→ WHAT YOU ARE ASKED TO DO:
Omit the pictures and extract only the lines from the line containing "PIXELS2 pin DIN: 11 -> 10" to the end of the material, each exactly as written.

—————

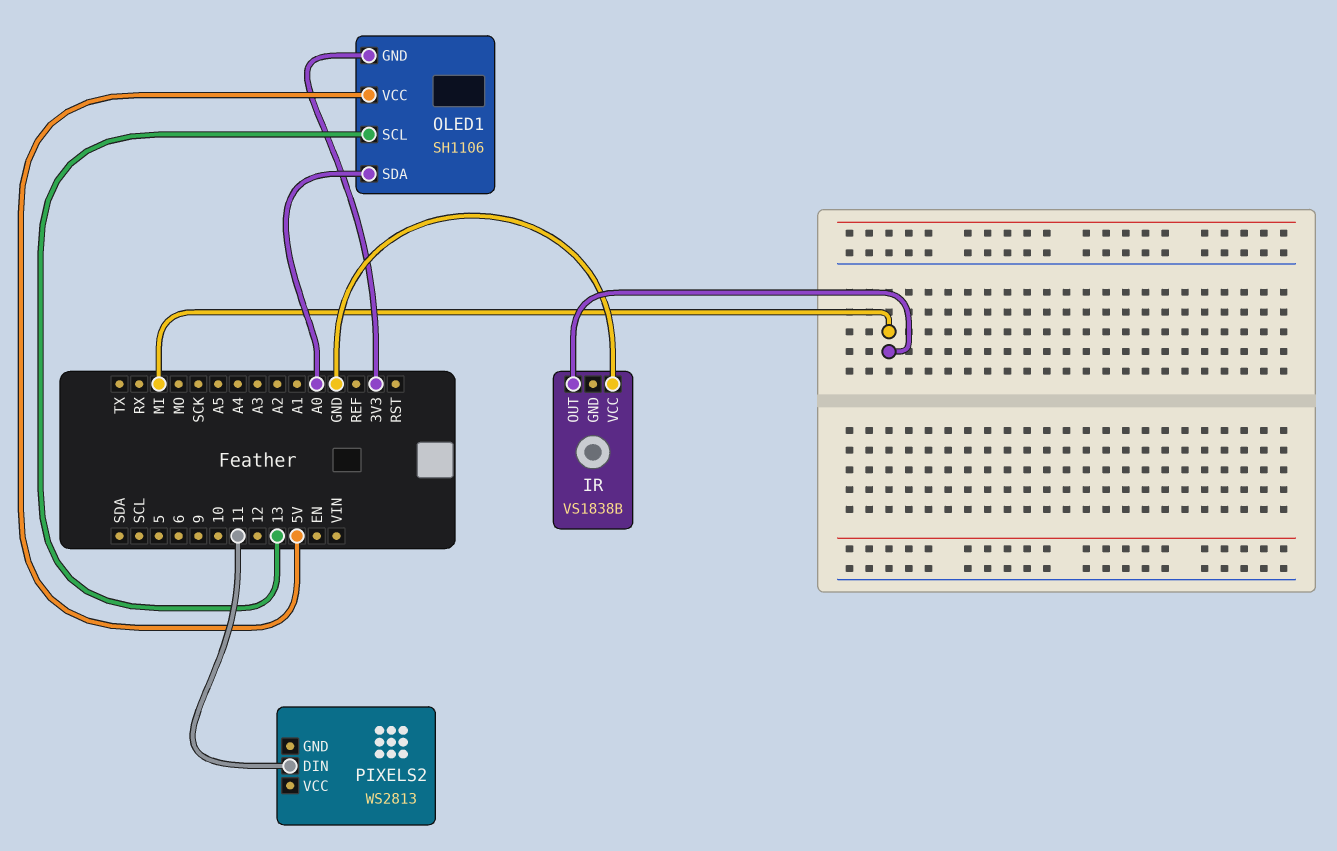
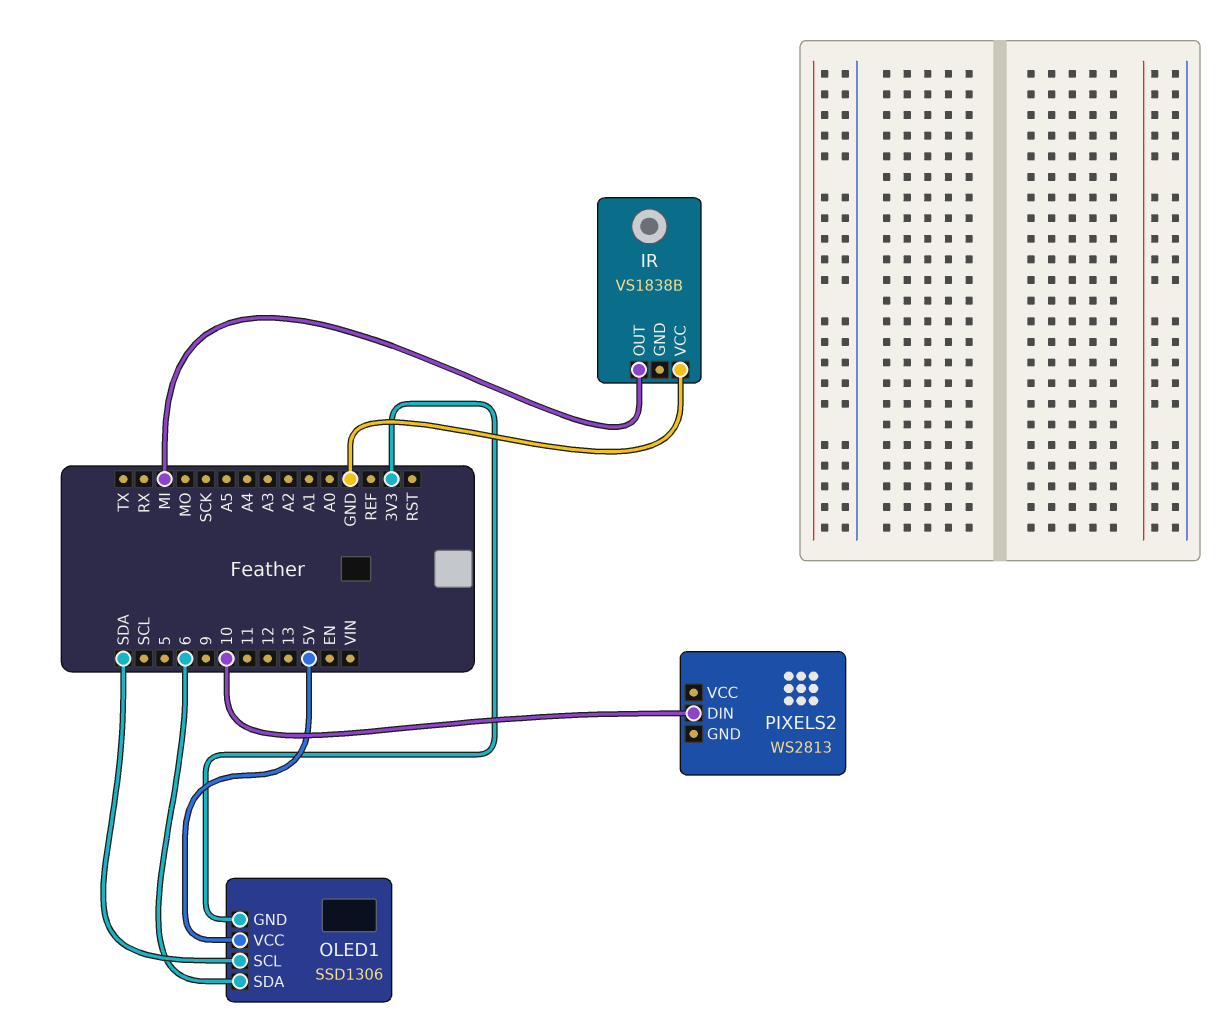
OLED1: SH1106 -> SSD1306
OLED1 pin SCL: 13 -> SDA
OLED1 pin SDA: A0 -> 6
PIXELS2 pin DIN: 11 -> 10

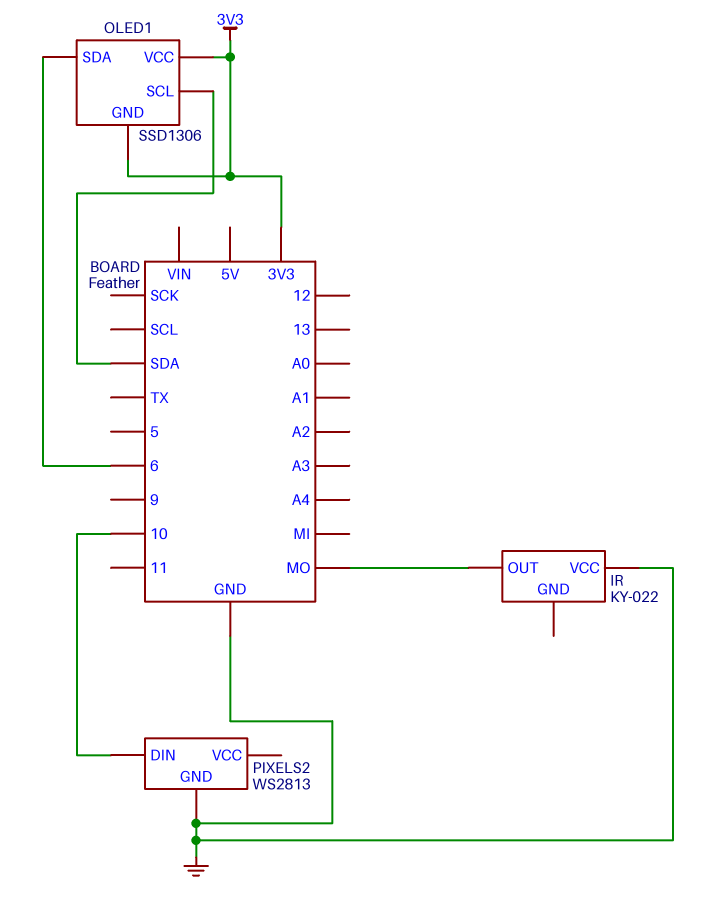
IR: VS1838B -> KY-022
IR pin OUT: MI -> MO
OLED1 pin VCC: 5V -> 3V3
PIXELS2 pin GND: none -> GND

—————

→ SOLVED EXERCISE:
PIXELS2 pin DIN: 11 -> 10

IR: VS1838B -> KY-022
IR pin OUT: MI -> MO
OLED1 pin VCC: 5V -> 3V3
PIXELS2 pin GND: none -> GND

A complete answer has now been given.